WORK REQUEST:
Provide a verbatim copy of all the records below, leaving the images out.

(Spatial reasoning data)

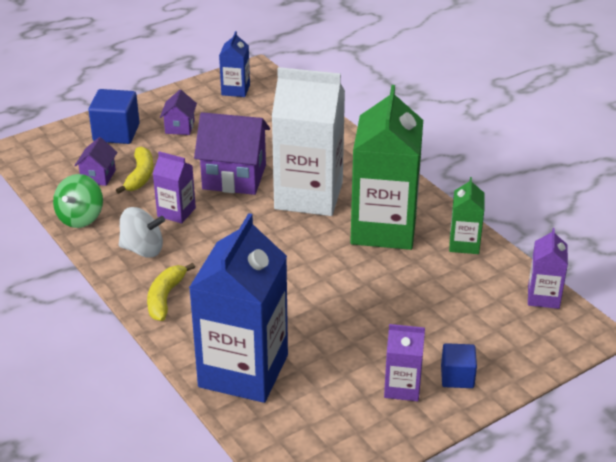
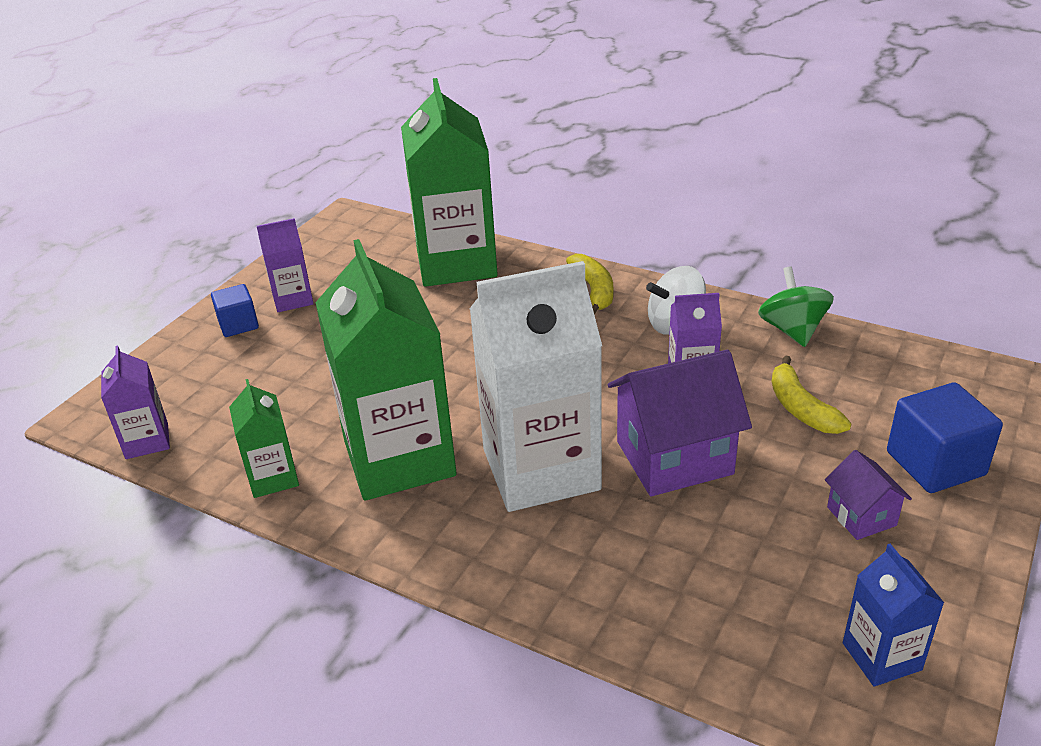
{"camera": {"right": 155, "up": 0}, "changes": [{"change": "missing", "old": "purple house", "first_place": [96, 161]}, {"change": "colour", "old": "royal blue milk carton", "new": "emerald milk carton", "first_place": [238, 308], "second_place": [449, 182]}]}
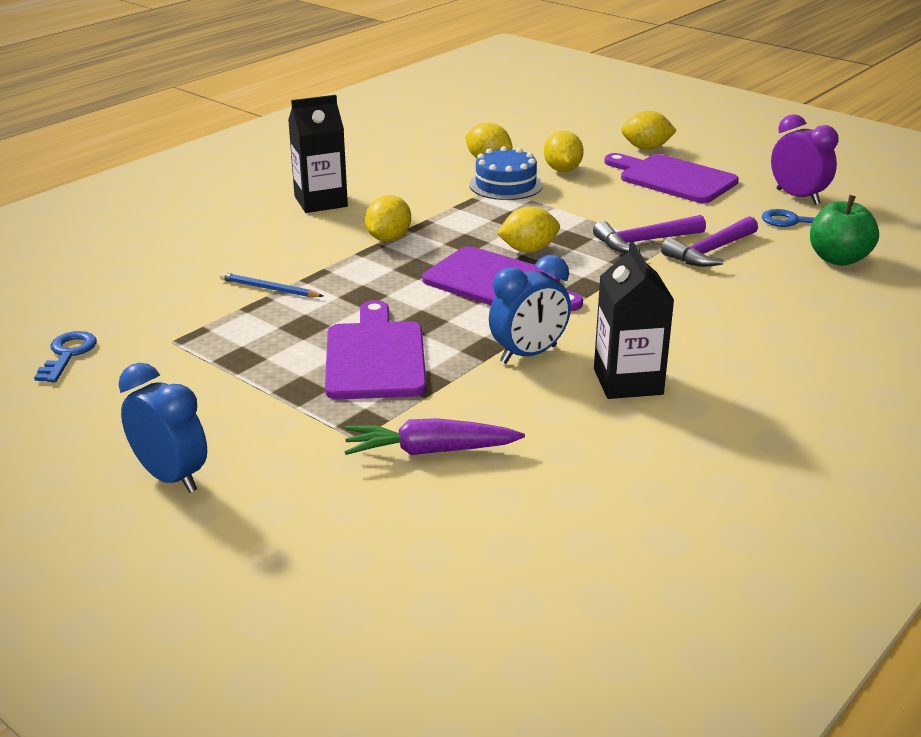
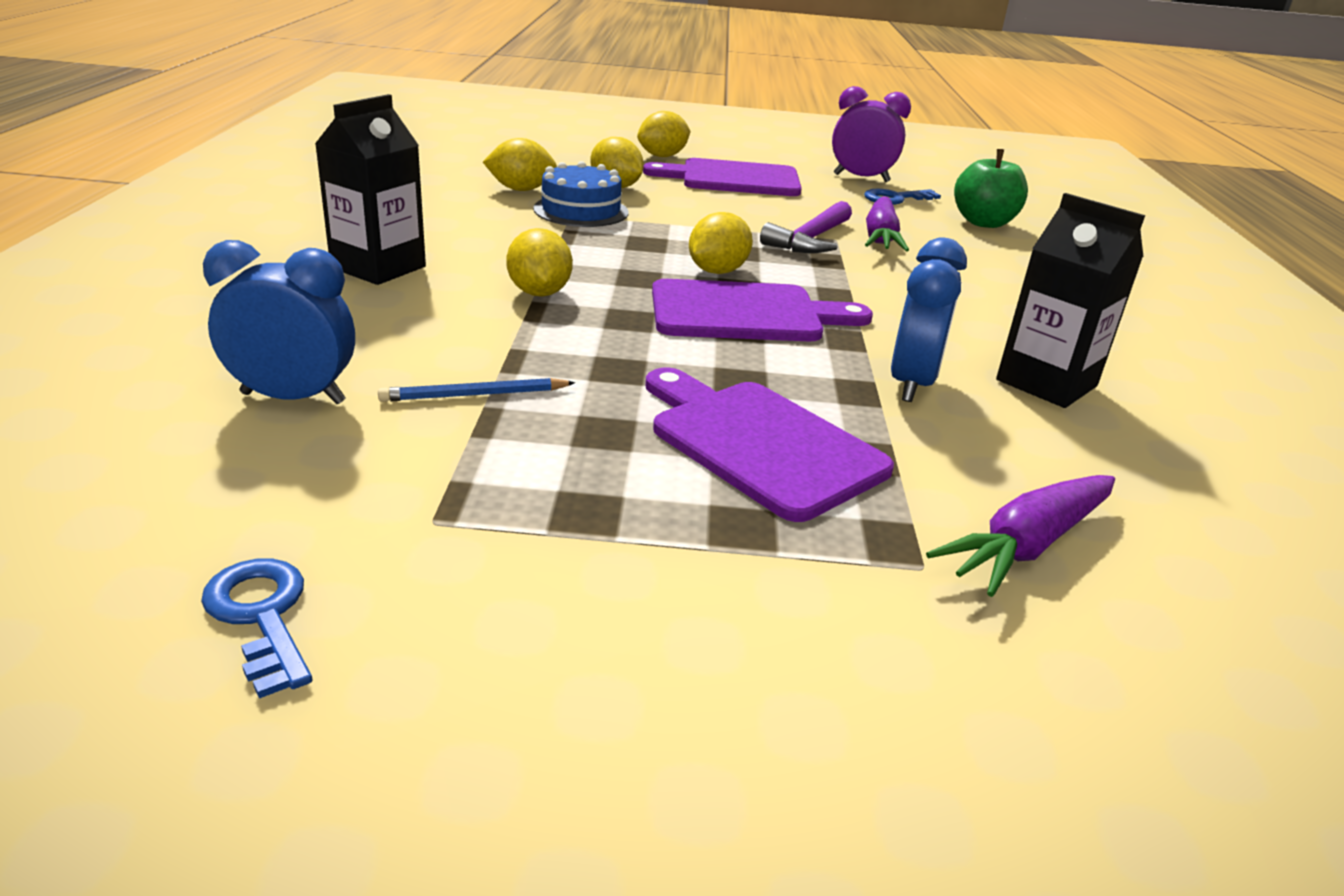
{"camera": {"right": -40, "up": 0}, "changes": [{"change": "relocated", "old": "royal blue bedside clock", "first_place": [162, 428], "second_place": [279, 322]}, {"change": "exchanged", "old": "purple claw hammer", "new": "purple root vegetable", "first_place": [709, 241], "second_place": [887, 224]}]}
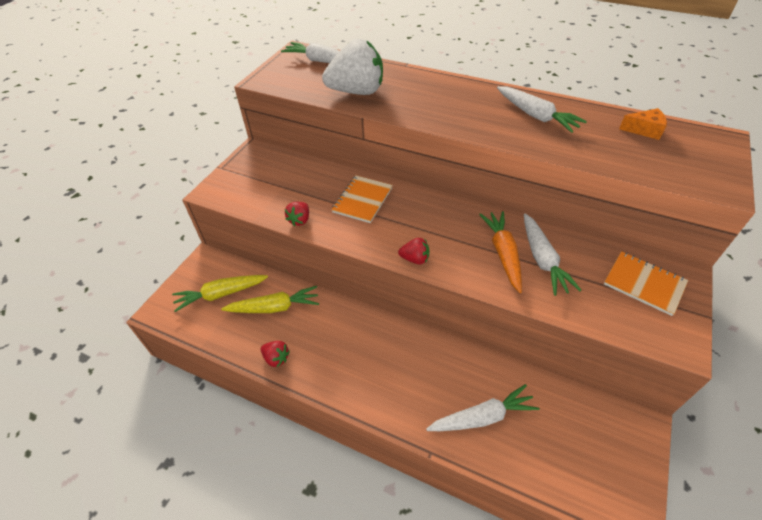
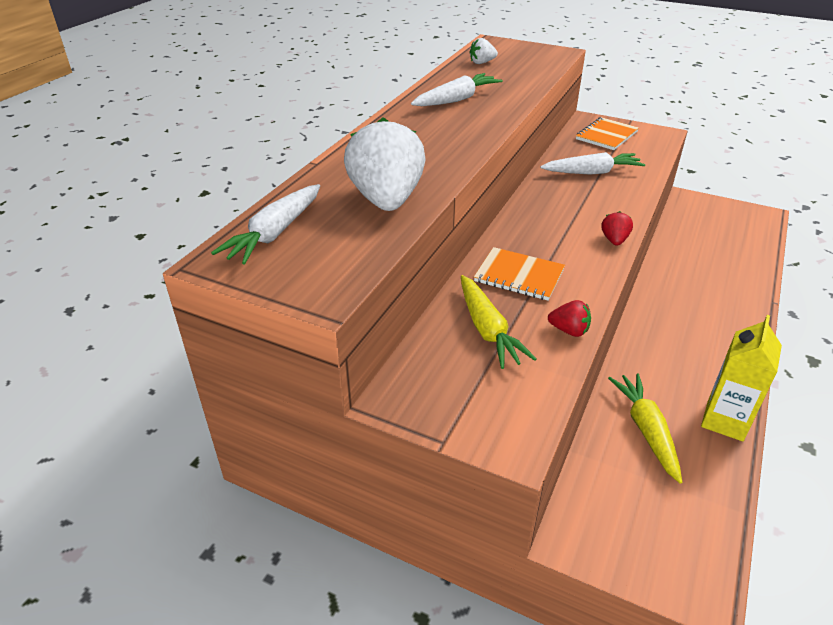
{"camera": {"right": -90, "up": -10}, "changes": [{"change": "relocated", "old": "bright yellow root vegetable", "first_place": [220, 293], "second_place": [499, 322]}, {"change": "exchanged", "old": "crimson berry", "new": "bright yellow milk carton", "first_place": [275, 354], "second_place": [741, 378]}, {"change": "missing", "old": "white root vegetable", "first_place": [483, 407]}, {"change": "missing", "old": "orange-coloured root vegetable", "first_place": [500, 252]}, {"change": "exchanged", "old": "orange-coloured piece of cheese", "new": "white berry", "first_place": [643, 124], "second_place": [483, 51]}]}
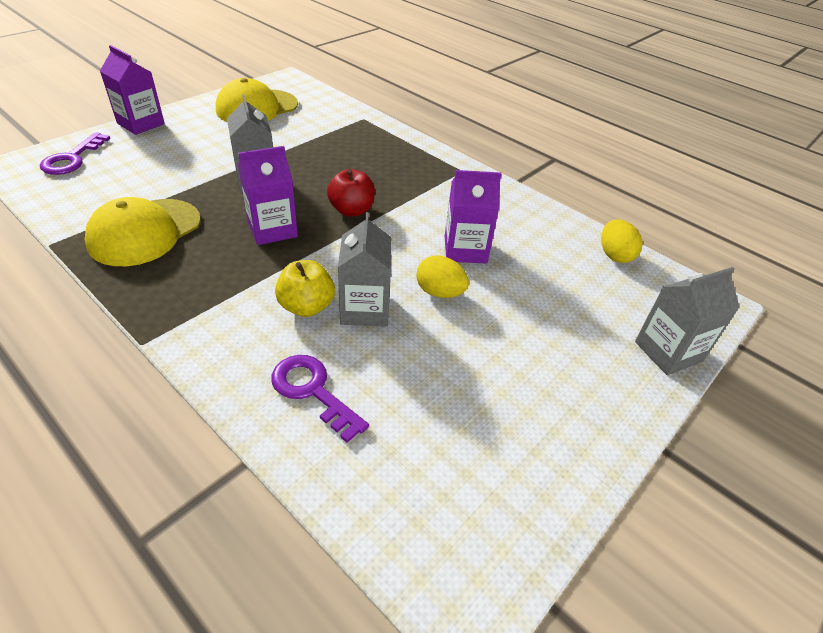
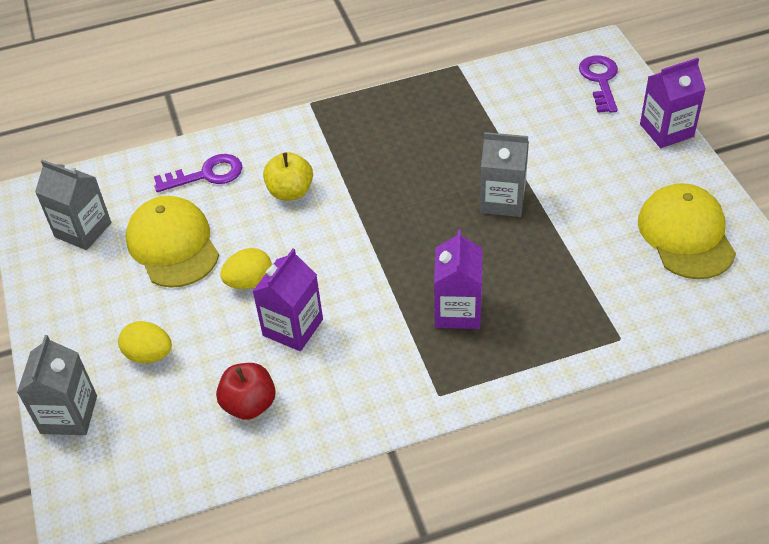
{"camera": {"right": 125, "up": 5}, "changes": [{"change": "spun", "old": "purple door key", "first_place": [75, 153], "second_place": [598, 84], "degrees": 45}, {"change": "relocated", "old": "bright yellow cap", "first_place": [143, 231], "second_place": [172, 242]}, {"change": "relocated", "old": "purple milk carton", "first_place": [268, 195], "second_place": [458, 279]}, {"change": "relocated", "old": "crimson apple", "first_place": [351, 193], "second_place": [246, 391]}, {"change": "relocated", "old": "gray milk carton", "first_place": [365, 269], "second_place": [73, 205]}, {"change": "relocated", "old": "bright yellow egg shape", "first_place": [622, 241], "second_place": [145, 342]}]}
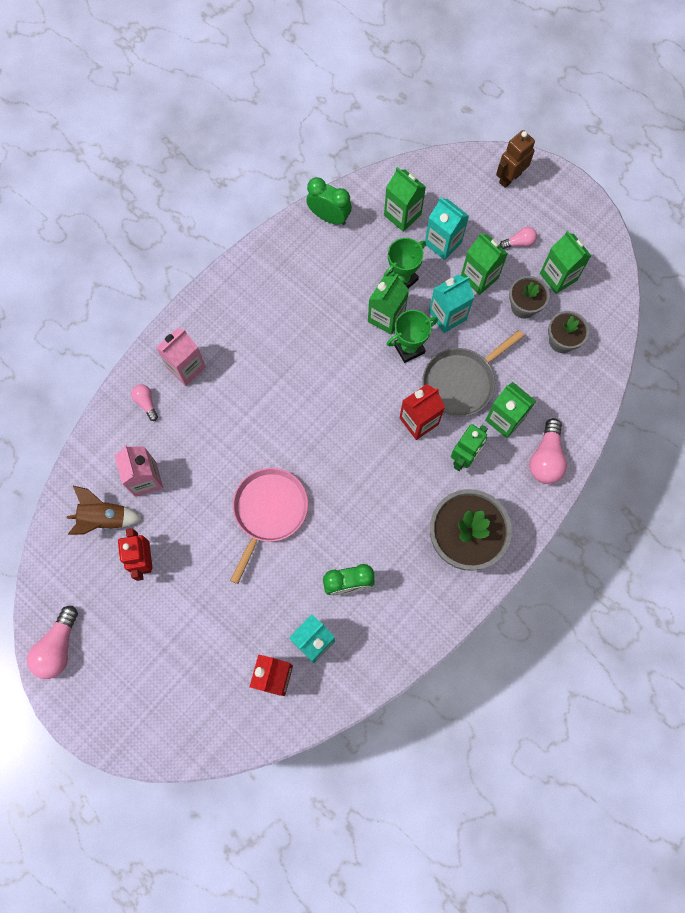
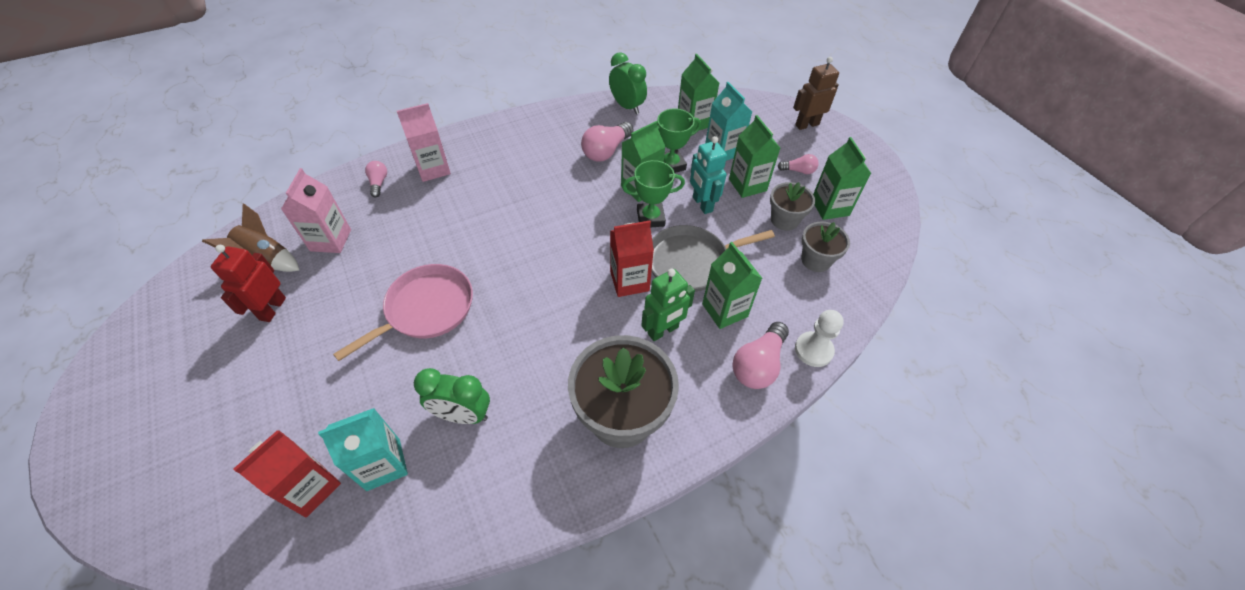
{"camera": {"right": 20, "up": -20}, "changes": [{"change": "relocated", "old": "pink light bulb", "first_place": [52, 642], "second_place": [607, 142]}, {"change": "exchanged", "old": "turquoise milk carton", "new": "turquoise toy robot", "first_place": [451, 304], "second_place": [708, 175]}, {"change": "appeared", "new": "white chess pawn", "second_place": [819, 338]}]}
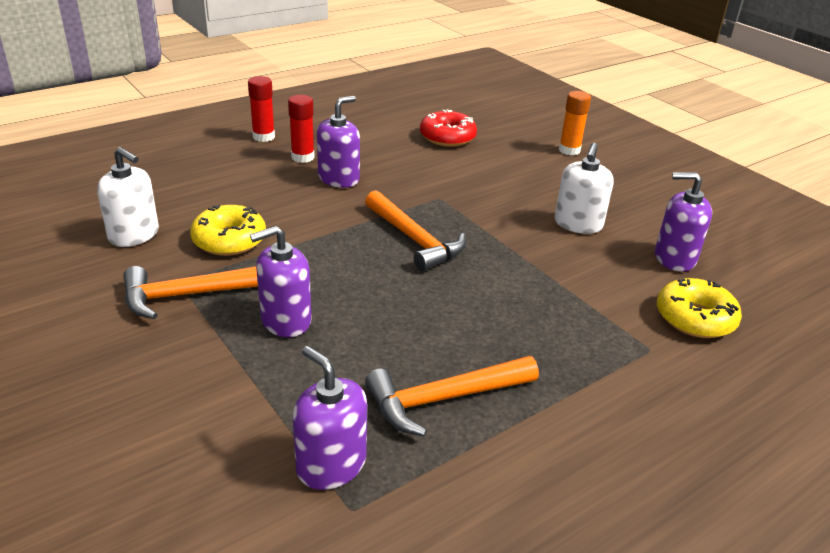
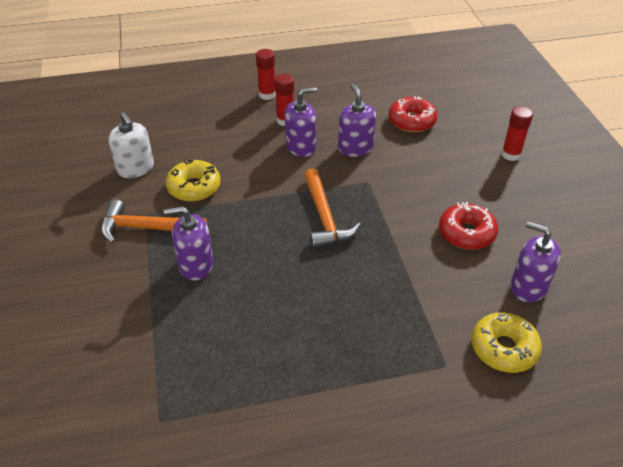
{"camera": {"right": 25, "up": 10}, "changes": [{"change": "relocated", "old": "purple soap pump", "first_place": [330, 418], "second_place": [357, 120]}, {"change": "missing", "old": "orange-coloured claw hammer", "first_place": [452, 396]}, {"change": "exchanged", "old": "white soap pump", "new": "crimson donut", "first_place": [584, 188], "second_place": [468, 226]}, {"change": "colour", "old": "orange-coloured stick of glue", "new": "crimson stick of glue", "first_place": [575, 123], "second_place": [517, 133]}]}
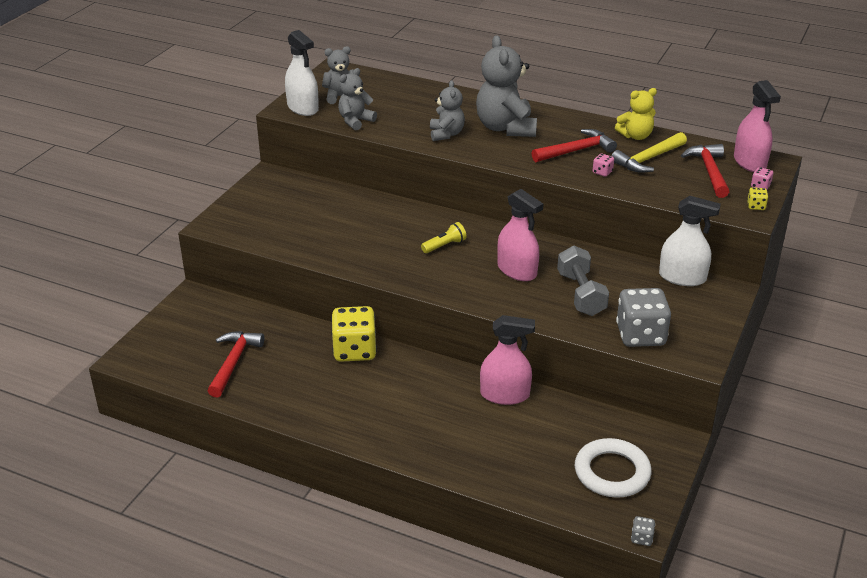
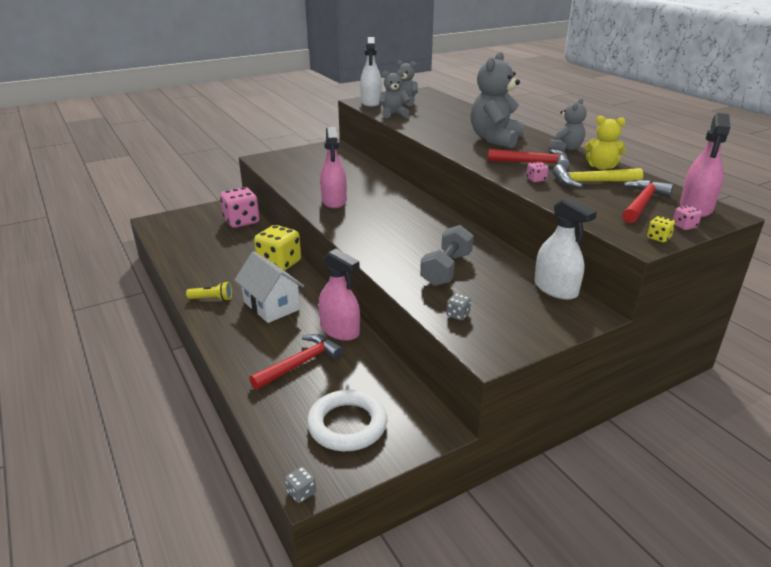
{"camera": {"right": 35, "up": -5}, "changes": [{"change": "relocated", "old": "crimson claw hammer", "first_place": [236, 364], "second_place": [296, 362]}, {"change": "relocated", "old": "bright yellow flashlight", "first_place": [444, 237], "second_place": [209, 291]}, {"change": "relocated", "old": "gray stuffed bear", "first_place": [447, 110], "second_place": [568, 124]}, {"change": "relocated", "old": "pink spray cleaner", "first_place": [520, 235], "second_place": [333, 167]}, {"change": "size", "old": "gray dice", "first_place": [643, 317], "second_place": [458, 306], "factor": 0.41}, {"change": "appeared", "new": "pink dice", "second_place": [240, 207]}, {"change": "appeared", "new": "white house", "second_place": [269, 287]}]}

OUTPUT FOR THIS TASK:
{"camera": {"right": 155, "up": 0}, "changes": [{"change": "missing", "old": "purple house", "first_place": [96, 161]}, {"change": "colour", "old": "royal blue milk carton", "new": "emerald milk carton", "first_place": [238, 308], "second_place": [449, 182]}]}
{"camera": {"right": -40, "up": 0}, "changes": [{"change": "relocated", "old": "royal blue bedside clock", "first_place": [162, 428], "second_place": [279, 322]}, {"change": "exchanged", "old": "purple claw hammer", "new": "purple root vegetable", "first_place": [709, 241], "second_place": [887, 224]}]}
{"camera": {"right": -90, "up": -10}, "changes": [{"change": "relocated", "old": "bright yellow root vegetable", "first_place": [220, 293], "second_place": [499, 322]}, {"change": "exchanged", "old": "crimson berry", "new": "bright yellow milk carton", "first_place": [275, 354], "second_place": [741, 378]}, {"change": "missing", "old": "white root vegetable", "first_place": [483, 407]}, {"change": "missing", "old": "orange-coloured root vegetable", "first_place": [500, 252]}, {"change": "exchanged", "old": "orange-coloured piece of cheese", "new": "white berry", "first_place": [643, 124], "second_place": [483, 51]}]}
{"camera": {"right": 125, "up": 5}, "changes": [{"change": "spun", "old": "purple door key", "first_place": [75, 153], "second_place": [598, 84], "degrees": 45}, {"change": "relocated", "old": "bright yellow cap", "first_place": [143, 231], "second_place": [172, 242]}, {"change": "relocated", "old": "purple milk carton", "first_place": [268, 195], "second_place": [458, 279]}, {"change": "relocated", "old": "crimson apple", "first_place": [351, 193], "second_place": [246, 391]}, {"change": "relocated", "old": "gray milk carton", "first_place": [365, 269], "second_place": [73, 205]}, {"change": "relocated", "old": "bright yellow egg shape", "first_place": [622, 241], "second_place": [145, 342]}]}
{"camera": {"right": 20, "up": -20}, "changes": [{"change": "relocated", "old": "pink light bulb", "first_place": [52, 642], "second_place": [607, 142]}, {"change": "exchanged", "old": "turquoise milk carton", "new": "turquoise toy robot", "first_place": [451, 304], "second_place": [708, 175]}, {"change": "appeared", "new": "white chess pawn", "second_place": [819, 338]}]}
{"camera": {"right": 25, "up": 10}, "changes": [{"change": "relocated", "old": "purple soap pump", "first_place": [330, 418], "second_place": [357, 120]}, {"change": "missing", "old": "orange-coloured claw hammer", "first_place": [452, 396]}, {"change": "exchanged", "old": "white soap pump", "new": "crimson donut", "first_place": [584, 188], "second_place": [468, 226]}, {"change": "colour", "old": "orange-coloured stick of glue", "new": "crimson stick of glue", "first_place": [575, 123], "second_place": [517, 133]}]}
{"camera": {"right": 35, "up": -5}, "changes": [{"change": "relocated", "old": "crimson claw hammer", "first_place": [236, 364], "second_place": [296, 362]}, {"change": "relocated", "old": "bright yellow flashlight", "first_place": [444, 237], "second_place": [209, 291]}, {"change": "relocated", "old": "gray stuffed bear", "first_place": [447, 110], "second_place": [568, 124]}, {"change": "relocated", "old": "pink spray cleaner", "first_place": [520, 235], "second_place": [333, 167]}, {"change": "size", "old": "gray dice", "first_place": [643, 317], "second_place": [458, 306], "factor": 0.41}, {"change": "appeared", "new": "pink dice", "second_place": [240, 207]}, {"change": "appeared", "new": "white house", "second_place": [269, 287]}]}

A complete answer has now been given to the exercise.